> Exercise prompt
Note the line containing "SW2: none -> switch (ADC, VS)"; from it through the last line below, give only those lines again, exactly, both ends included, skipping pictures.

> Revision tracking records

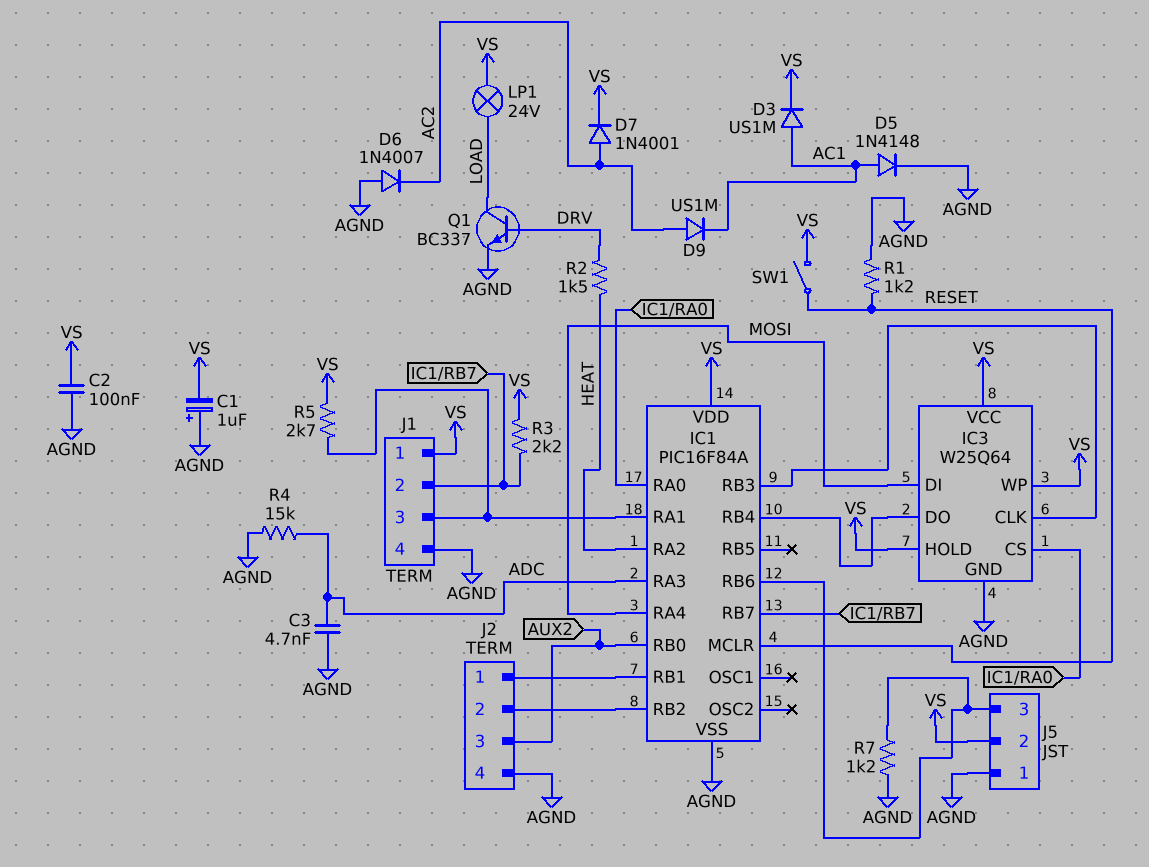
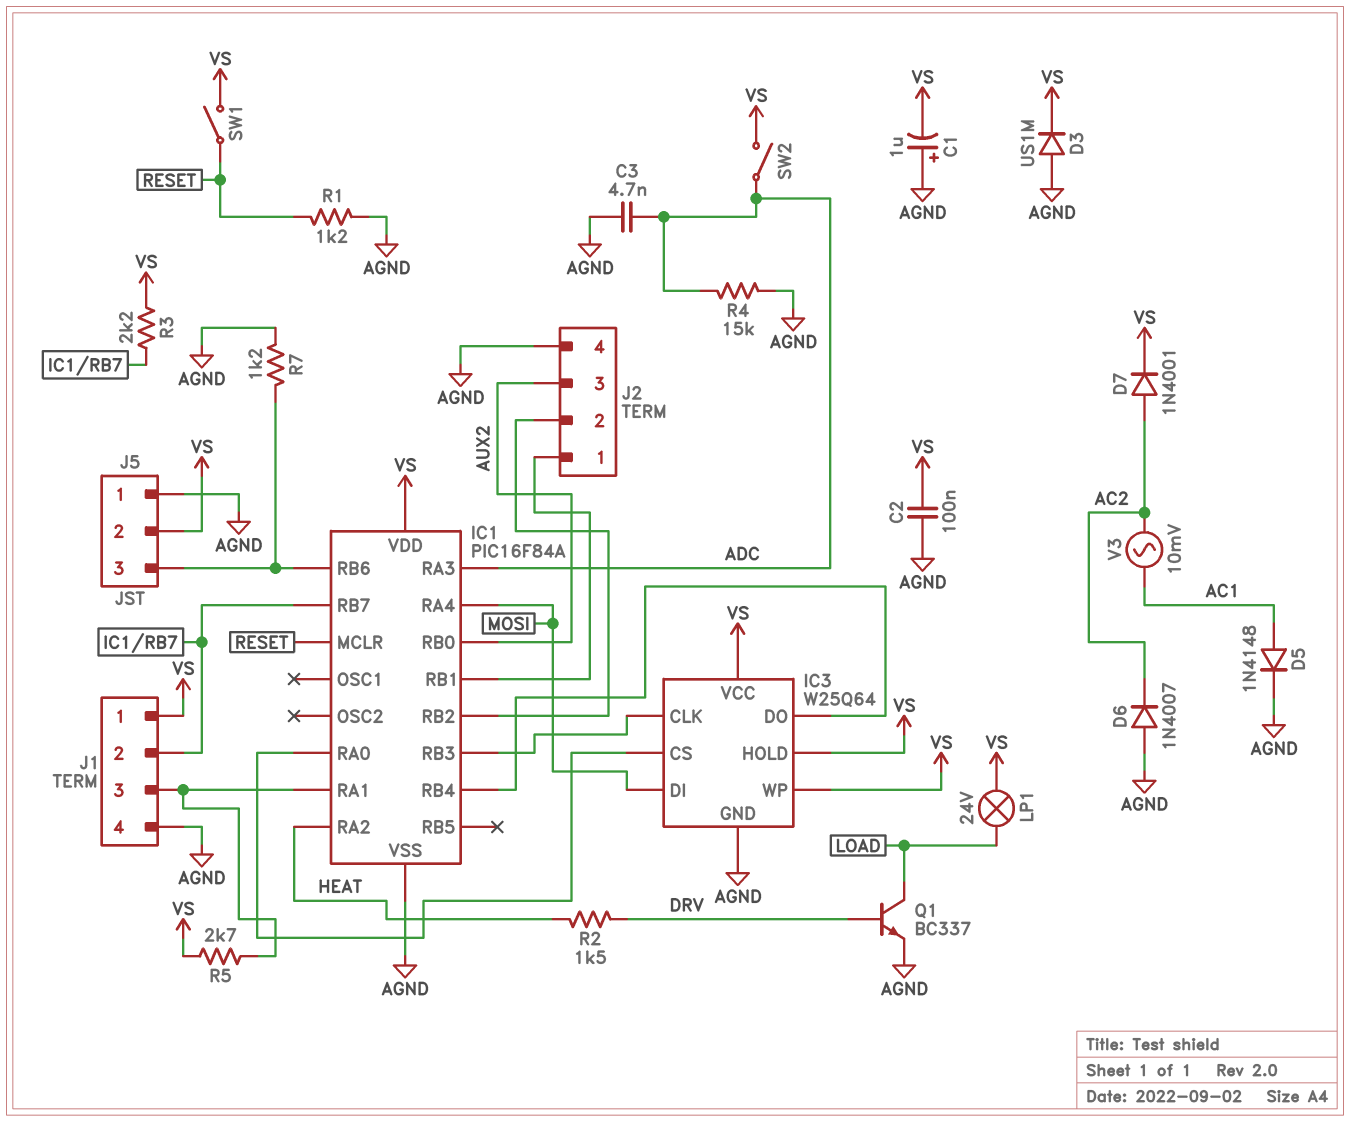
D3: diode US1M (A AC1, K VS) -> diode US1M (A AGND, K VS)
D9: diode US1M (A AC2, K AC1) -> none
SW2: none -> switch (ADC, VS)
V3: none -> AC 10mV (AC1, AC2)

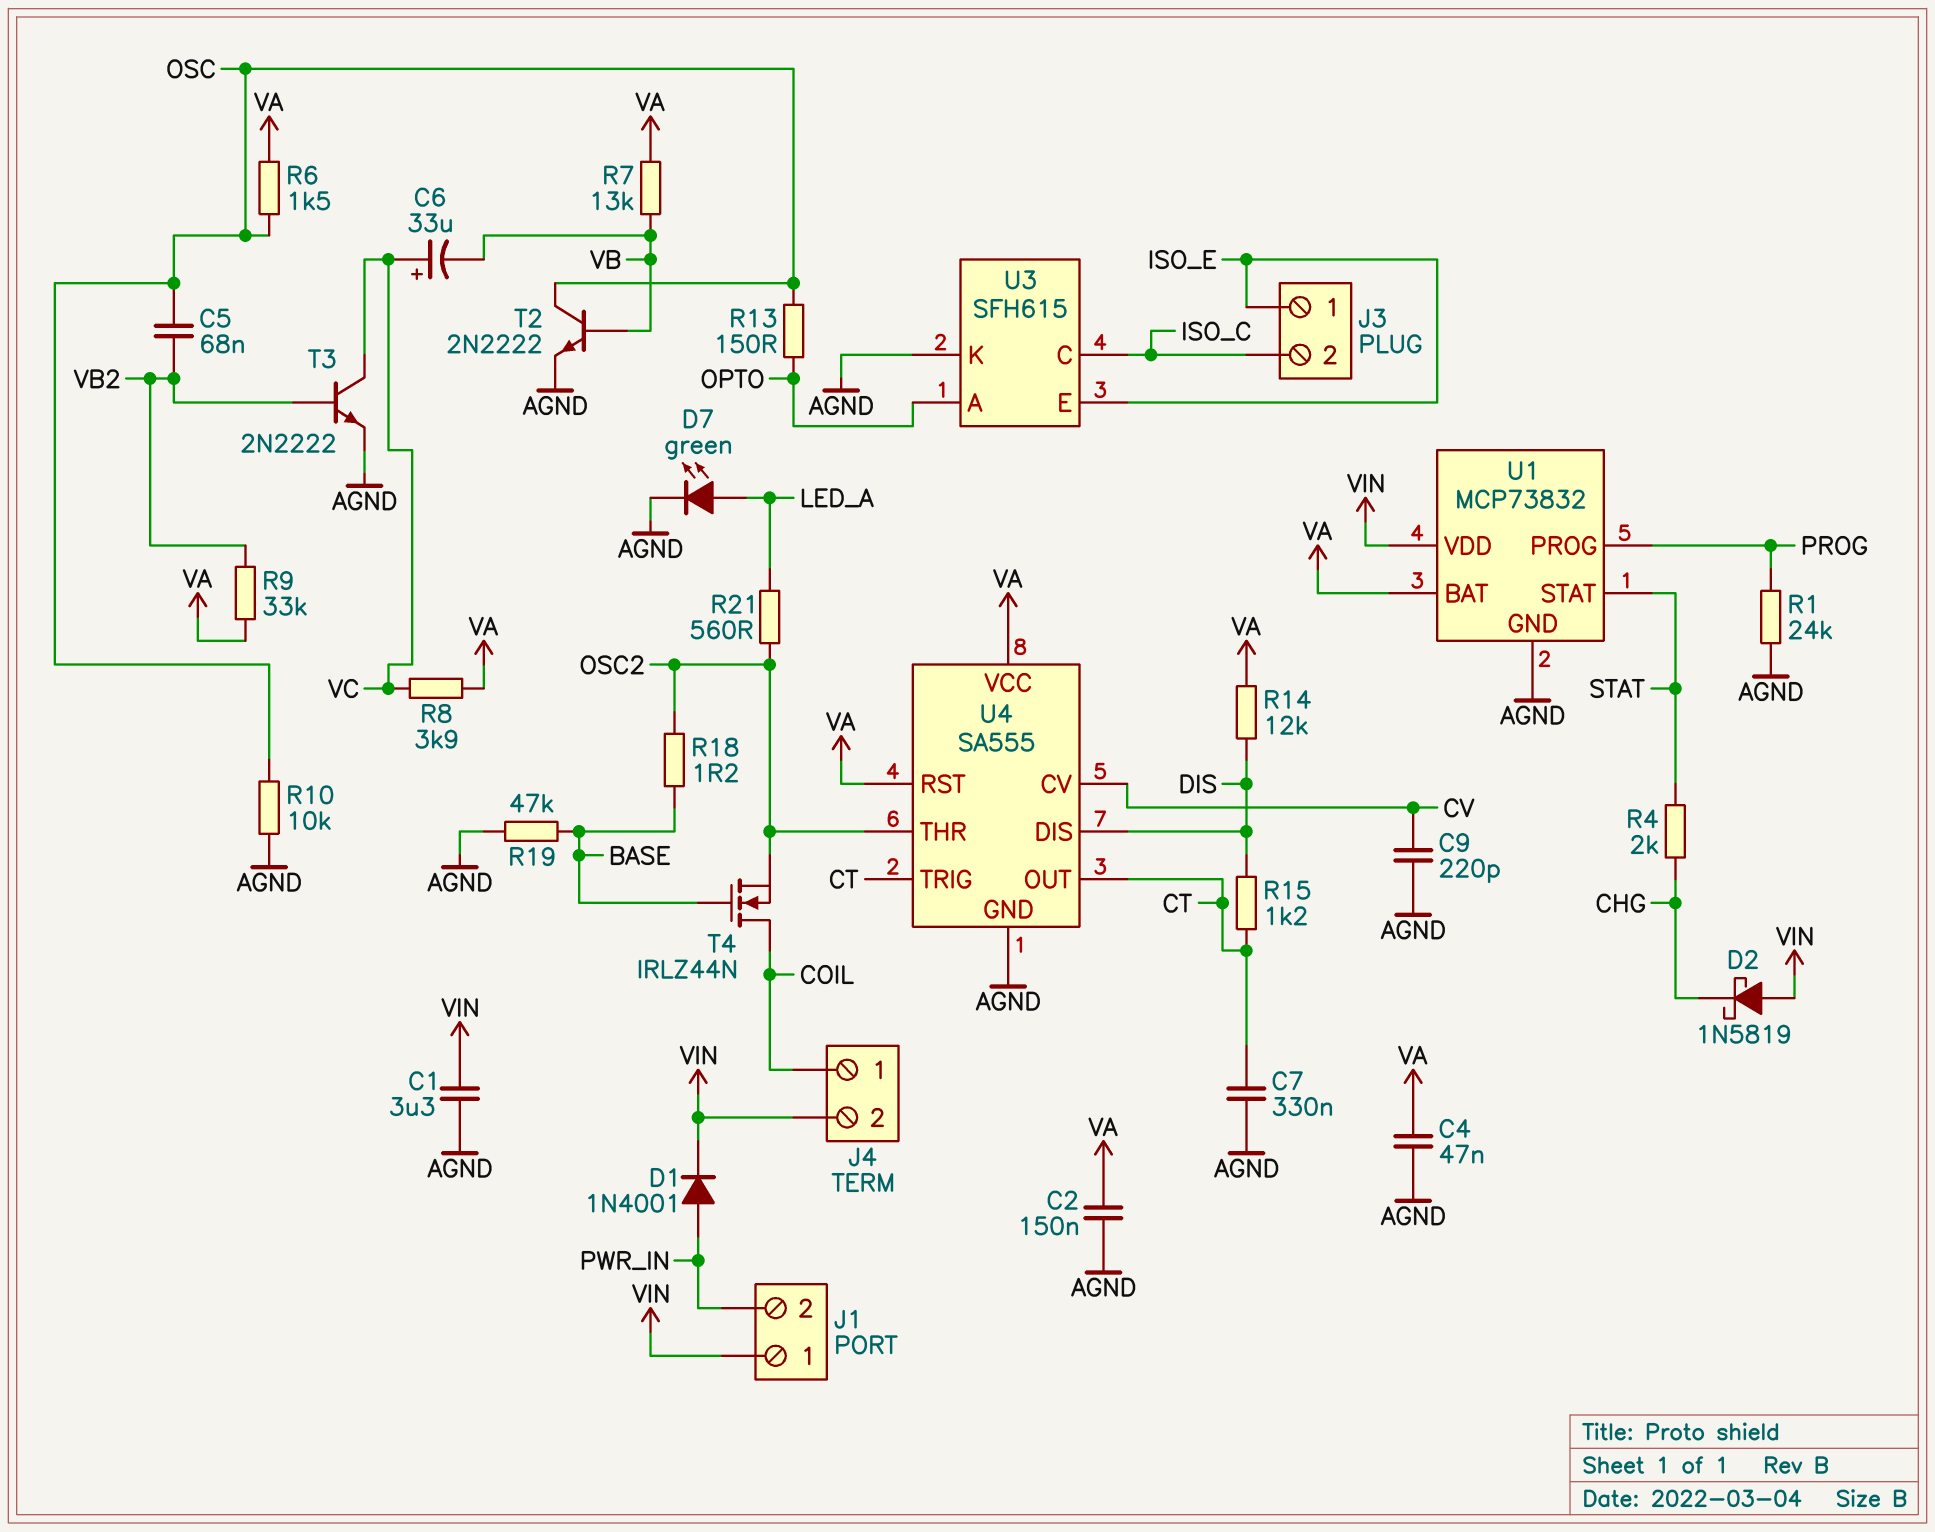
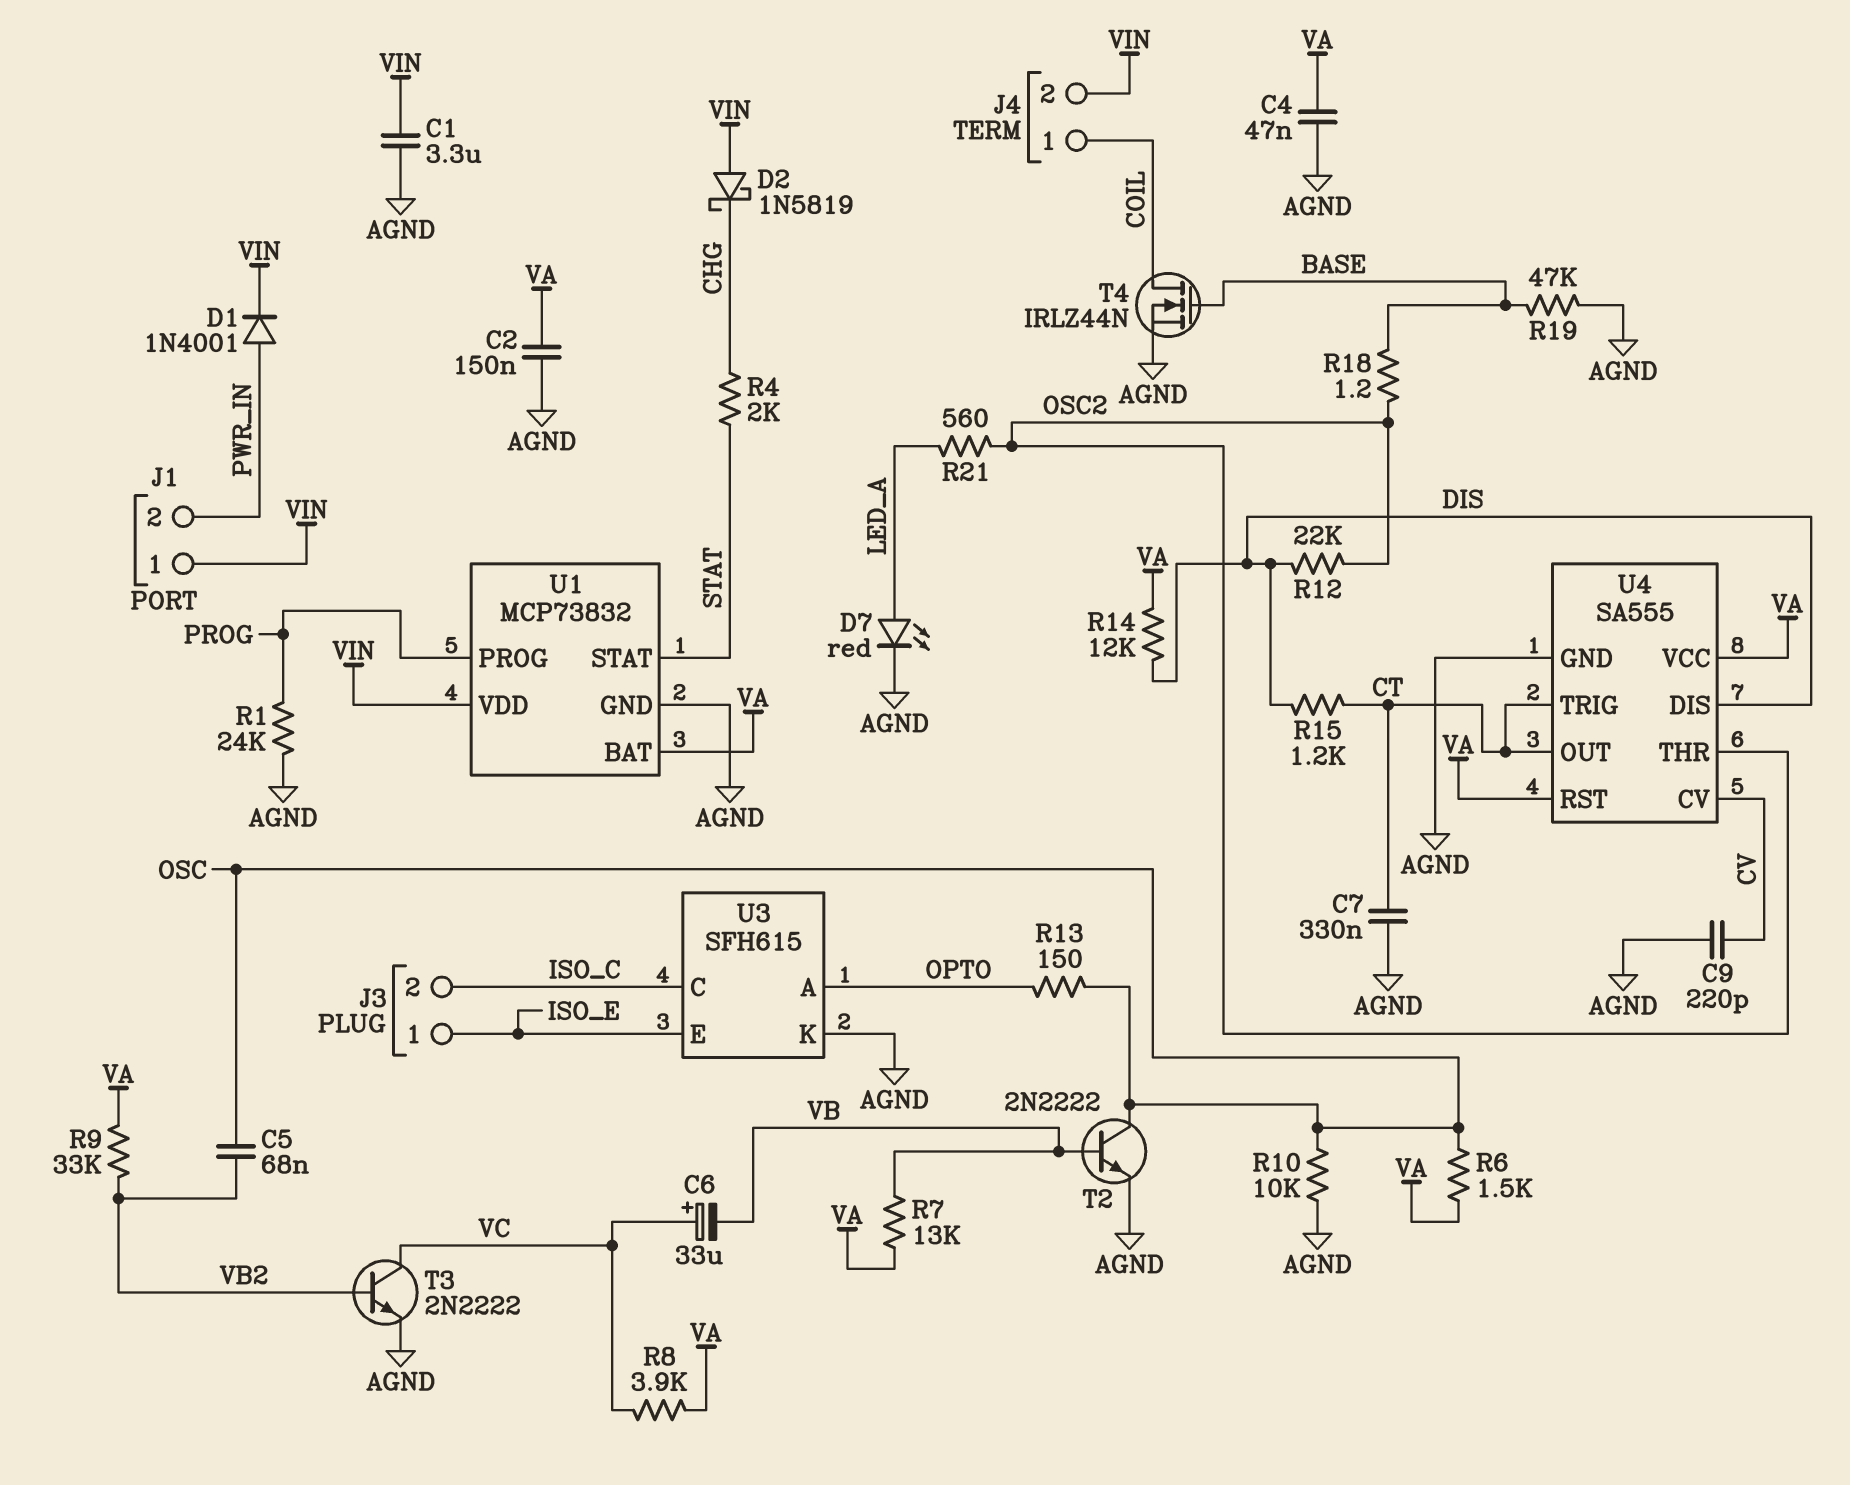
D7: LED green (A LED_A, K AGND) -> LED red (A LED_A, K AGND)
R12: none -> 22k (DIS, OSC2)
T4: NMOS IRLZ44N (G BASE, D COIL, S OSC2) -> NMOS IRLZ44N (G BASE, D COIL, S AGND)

> Output below
SW2: none -> switch (ADC, VS)
V3: none -> AC 10mV (AC1, AC2)

D7: LED green (A LED_A, K AGND) -> LED red (A LED_A, K AGND)
R12: none -> 22k (DIS, OSC2)
T4: NMOS IRLZ44N (G BASE, D COIL, S OSC2) -> NMOS IRLZ44N (G BASE, D COIL, S AGND)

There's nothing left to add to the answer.